▶ [DIRECTIONS]: Please collect every line of the items below that contains the word "shirt", and copy each line as it appears.

Stored data:
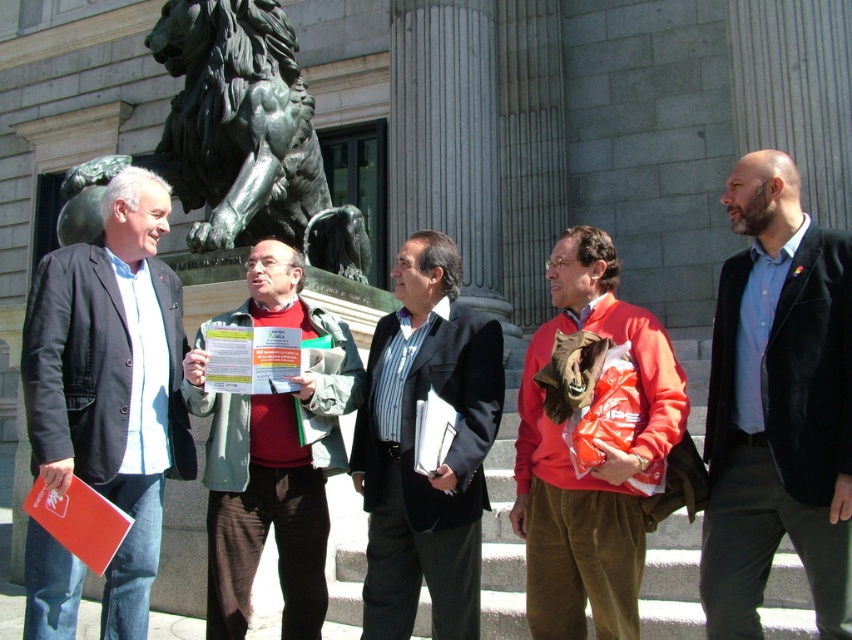
Question: Which point appears closest to the camera in this image?

Choices:
 (A) (430, 236)
 (B) (96, 307)
 (C) (723, 493)

Answer: (C)

Question: Based on their relative distances, which object is nearer to the orange cotton sweater at center?

Choices:
 (A) bronze statue at left
 (B) matte black jacket at left

Answer: (B)

Question: In this image, where is matte black jacket at left located relative to red sweater at center?

Choices:
 (A) left
 (B) right

Answer: (A)

Question: Can you confirm if blue cotton shirt at center is wider than bronze statue at left?

Choices:
 (A) yes
 (B) no

Answer: (B)

Question: Can you confirm if matte black jacket at left is positioned to the left of striped fabric shirt at center?

Choices:
 (A) no
 (B) yes

Answer: (B)

Question: Which of the following is the closest to the observer?

Choices:
 (A) striped fabric shirt at center
 (B) red sweater at center

Answer: (A)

▶ [SOLVED PROBLEM]:
Question: Can you confirm if blue cotton shirt at center is wider than bronze statue at left?
Question: Can you confirm if matte black jacket at left is positioned to the left of striped fabric shirt at center?
 (A) striped fabric shirt at center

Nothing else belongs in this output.